**THE PROBLEM**
Leaving the images behind, copy every line of the records exactly.

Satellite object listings
╔══
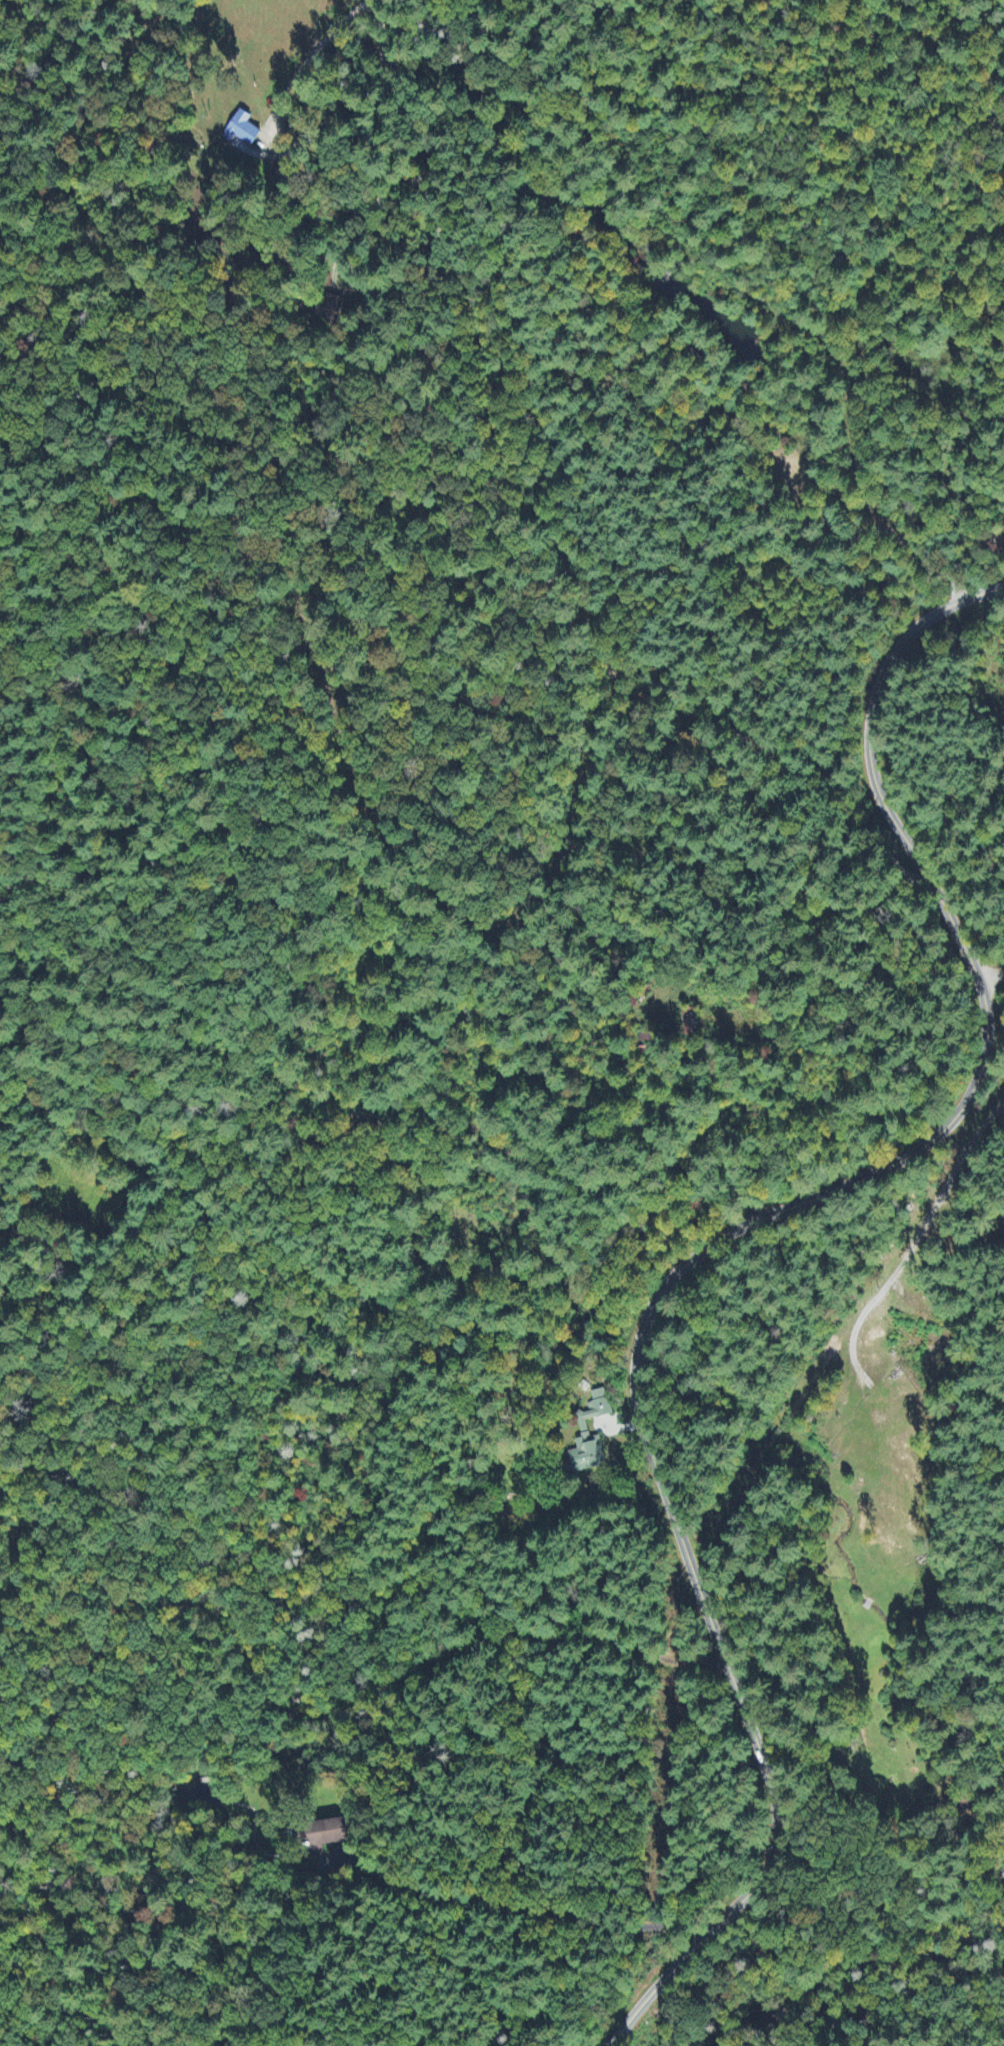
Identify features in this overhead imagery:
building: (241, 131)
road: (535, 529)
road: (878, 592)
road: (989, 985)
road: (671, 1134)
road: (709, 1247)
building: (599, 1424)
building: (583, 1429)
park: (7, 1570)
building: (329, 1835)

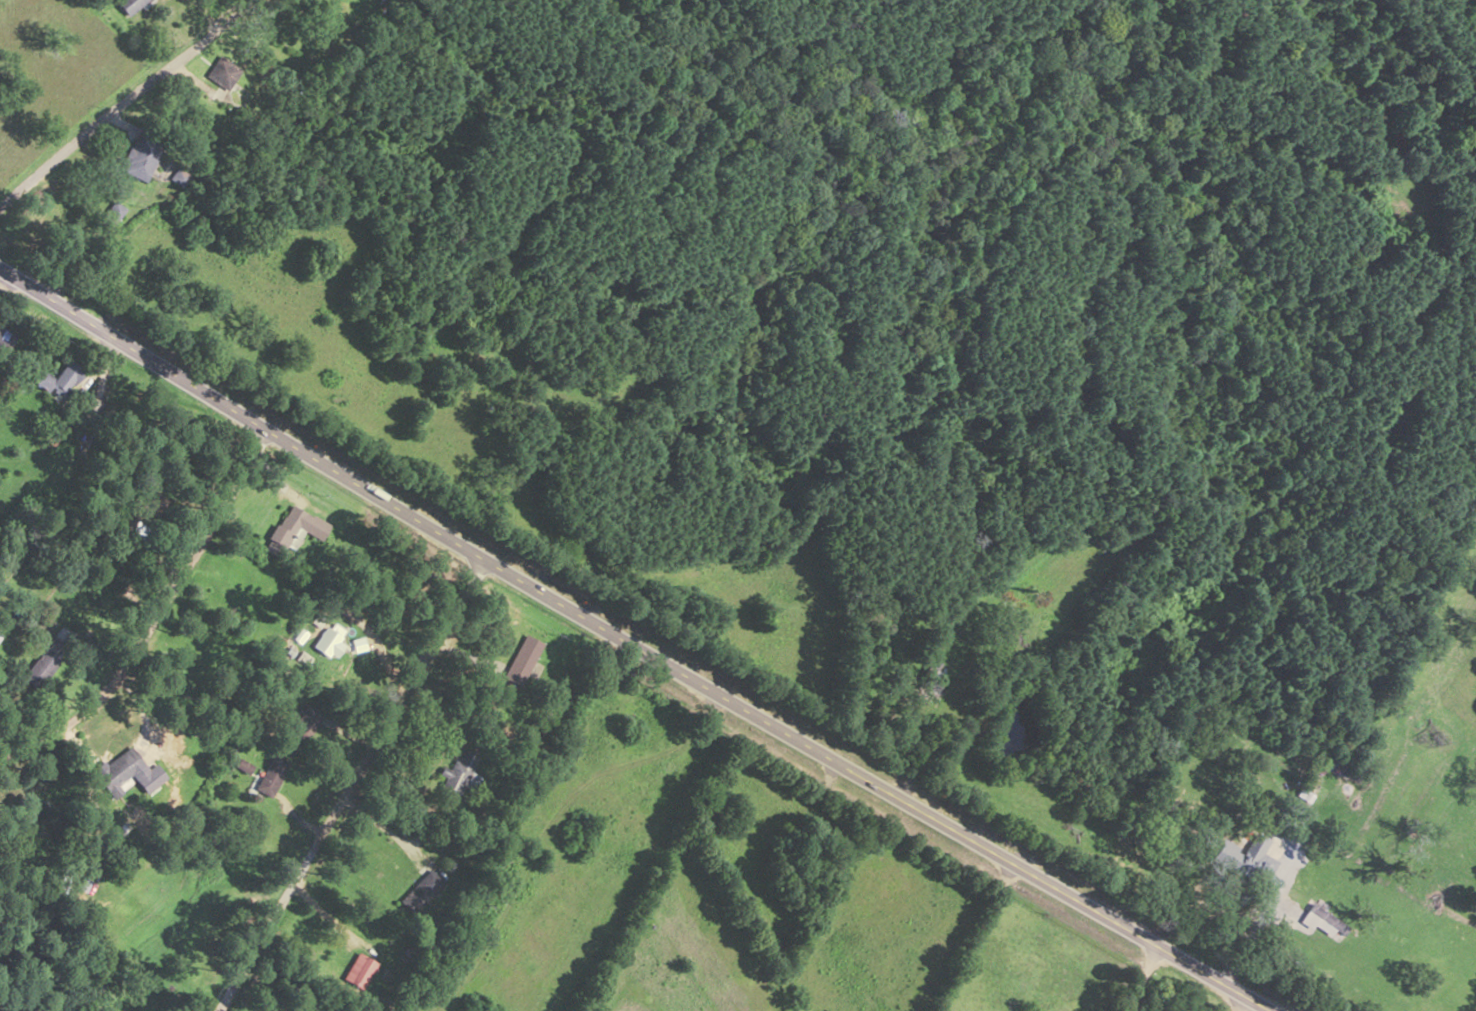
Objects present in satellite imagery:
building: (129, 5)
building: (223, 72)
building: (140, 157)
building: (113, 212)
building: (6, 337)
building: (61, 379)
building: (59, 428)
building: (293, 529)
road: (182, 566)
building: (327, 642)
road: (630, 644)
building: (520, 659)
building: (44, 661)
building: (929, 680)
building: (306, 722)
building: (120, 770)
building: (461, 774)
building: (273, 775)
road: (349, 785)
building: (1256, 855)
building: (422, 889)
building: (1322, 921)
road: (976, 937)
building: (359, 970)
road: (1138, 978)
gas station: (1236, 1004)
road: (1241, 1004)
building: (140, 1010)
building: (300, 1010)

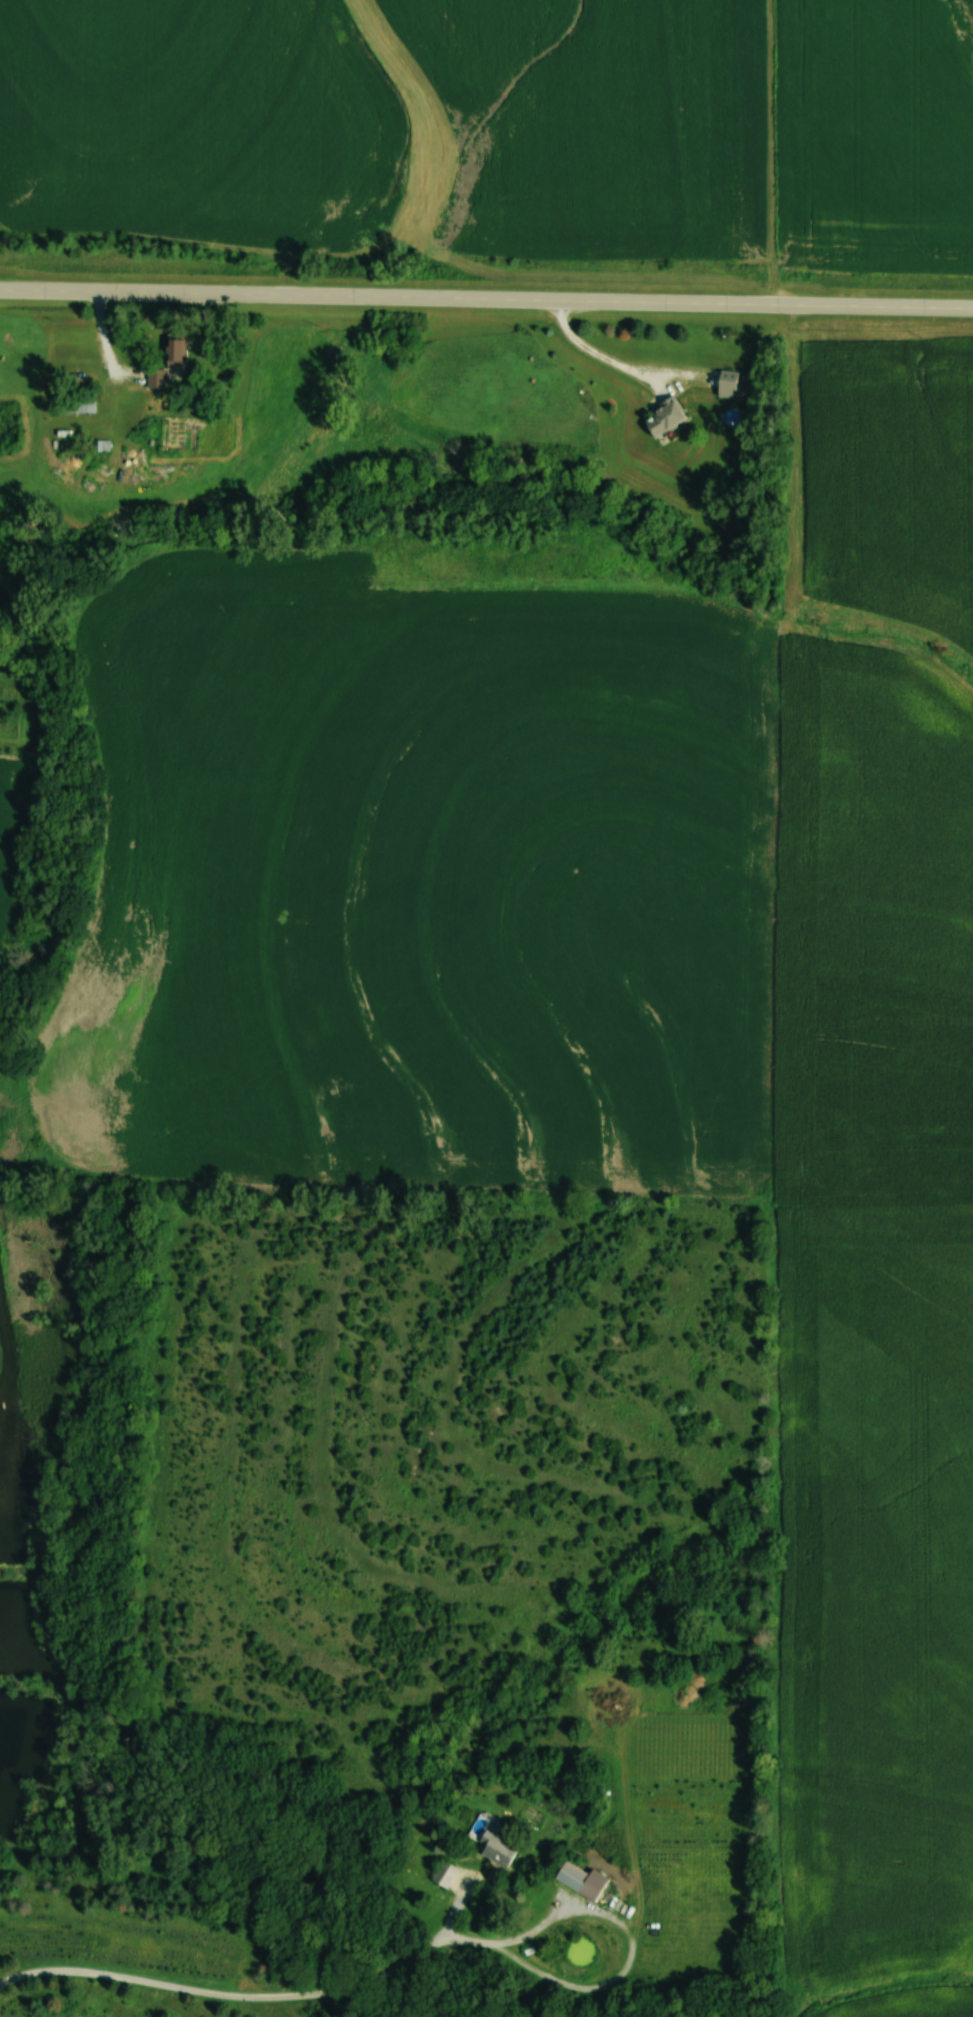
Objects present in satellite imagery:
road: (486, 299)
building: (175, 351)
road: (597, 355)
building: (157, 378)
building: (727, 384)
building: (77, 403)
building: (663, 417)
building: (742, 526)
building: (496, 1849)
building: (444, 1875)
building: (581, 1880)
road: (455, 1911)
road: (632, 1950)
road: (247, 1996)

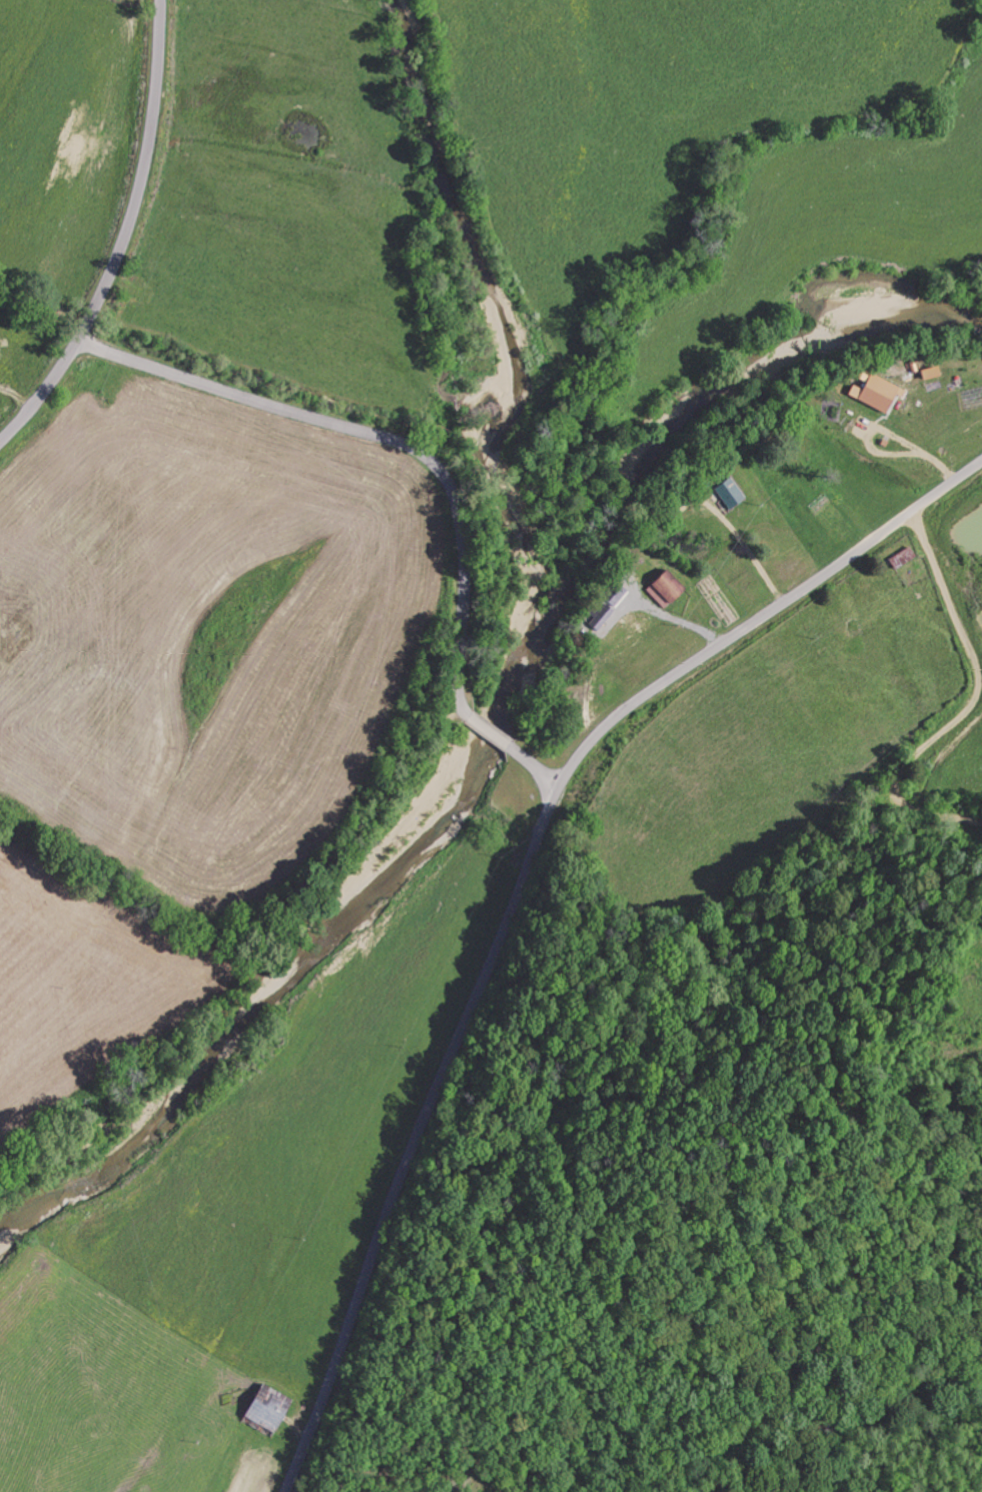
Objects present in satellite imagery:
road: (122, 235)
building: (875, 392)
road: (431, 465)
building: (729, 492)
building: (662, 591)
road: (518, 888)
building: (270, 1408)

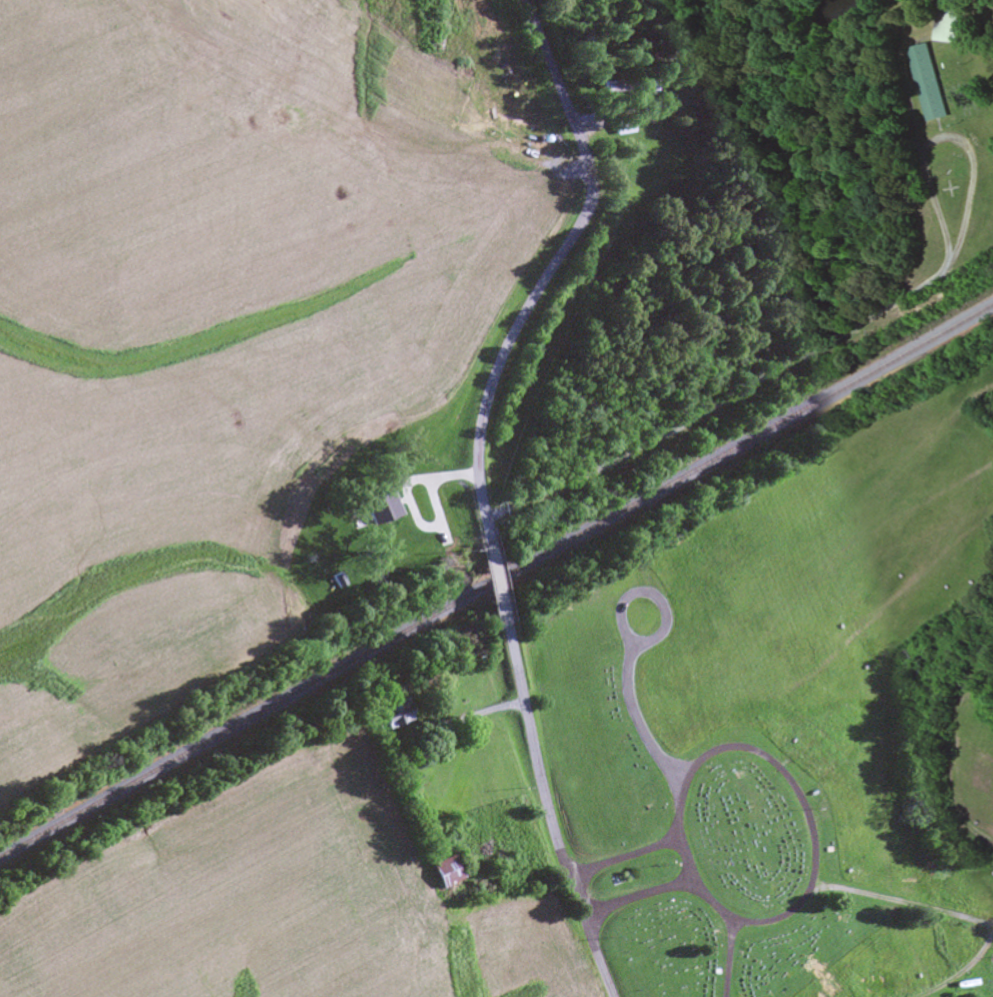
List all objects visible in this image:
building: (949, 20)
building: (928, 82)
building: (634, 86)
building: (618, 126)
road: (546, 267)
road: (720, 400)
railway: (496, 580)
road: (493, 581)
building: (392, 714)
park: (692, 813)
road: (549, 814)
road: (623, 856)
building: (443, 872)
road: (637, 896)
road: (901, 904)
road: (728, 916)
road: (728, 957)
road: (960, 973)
╚══
**ANSWER SECTION**
Identify features in this overhead imagery:
building: (241, 131)
road: (535, 529)
road: (878, 592)
road: (989, 985)
road: (671, 1134)
road: (709, 1247)
building: (599, 1424)
building: (583, 1429)
park: (7, 1570)
building: (329, 1835)

Objects present in satellite imagery:
building: (129, 5)
building: (223, 72)
building: (140, 157)
building: (113, 212)
building: (6, 337)
building: (61, 379)
building: (59, 428)
building: (293, 529)
road: (182, 566)
building: (327, 642)
road: (630, 644)
building: (520, 659)
building: (44, 661)
building: (929, 680)
building: (306, 722)
building: (120, 770)
building: (461, 774)
building: (273, 775)
road: (349, 785)
building: (1256, 855)
building: (422, 889)
building: (1322, 921)
road: (976, 937)
building: (359, 970)
road: (1138, 978)
gas station: (1236, 1004)
road: (1241, 1004)
building: (140, 1010)
building: (300, 1010)

Objects present in satellite imagery:
road: (486, 299)
building: (175, 351)
road: (597, 355)
building: (157, 378)
building: (727, 384)
building: (77, 403)
building: (663, 417)
building: (742, 526)
building: (496, 1849)
building: (444, 1875)
building: (581, 1880)
road: (455, 1911)
road: (632, 1950)
road: (247, 1996)

Objects present in satellite imagery:
road: (122, 235)
building: (875, 392)
road: (431, 465)
building: (729, 492)
building: (662, 591)
road: (518, 888)
building: (270, 1408)

List all objects visible in this image:
building: (949, 20)
building: (928, 82)
building: (634, 86)
building: (618, 126)
road: (546, 267)
road: (720, 400)
railway: (496, 580)
road: (493, 581)
building: (392, 714)
park: (692, 813)
road: (549, 814)
road: (623, 856)
building: (443, 872)
road: (637, 896)
road: (901, 904)
road: (728, 916)
road: (728, 957)
road: (960, 973)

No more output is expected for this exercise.